__Exercise details__: Copy out the data in full and exactly, passing over the pictures.

__Data below__:
----------

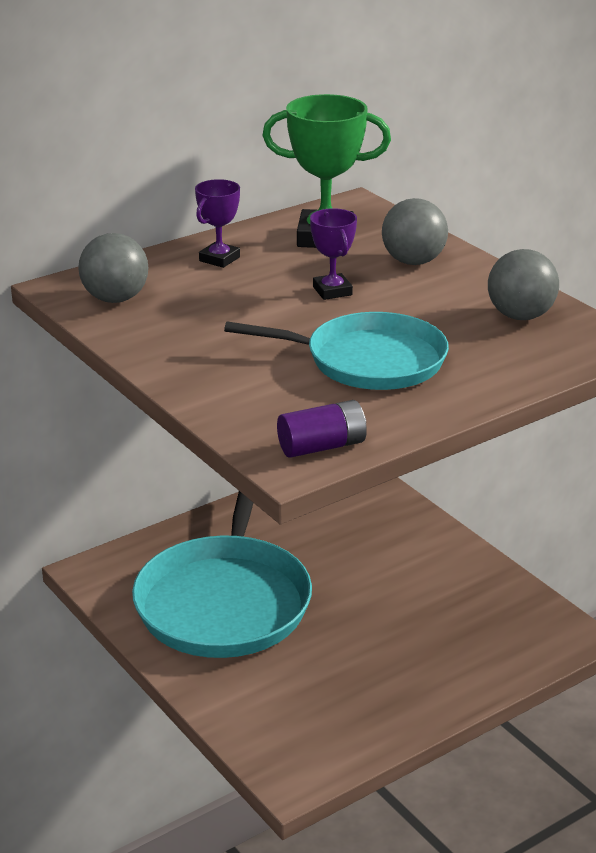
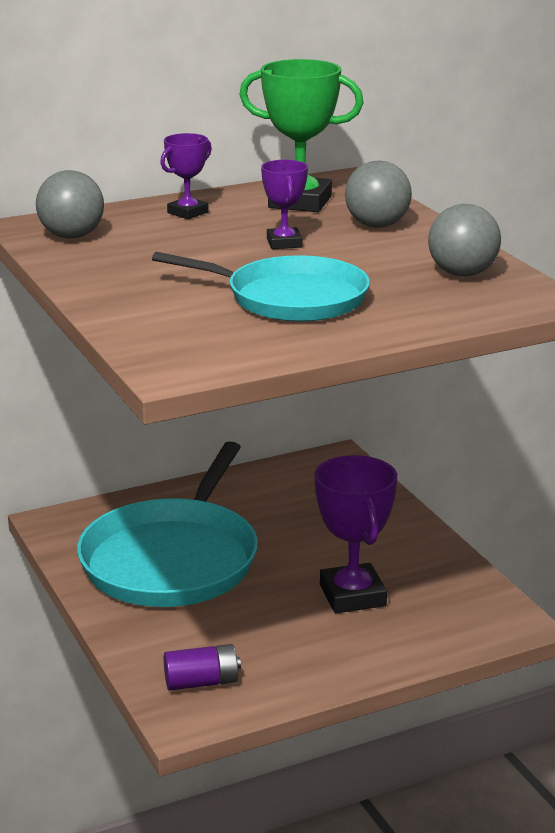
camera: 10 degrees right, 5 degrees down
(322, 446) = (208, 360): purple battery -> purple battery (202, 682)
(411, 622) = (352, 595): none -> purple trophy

----------

__Response for this exercise__:
camera: 10 degrees right, 5 degrees down
(322, 446) = (208, 360): purple battery -> purple battery (202, 682)
(411, 622) = (352, 595): none -> purple trophy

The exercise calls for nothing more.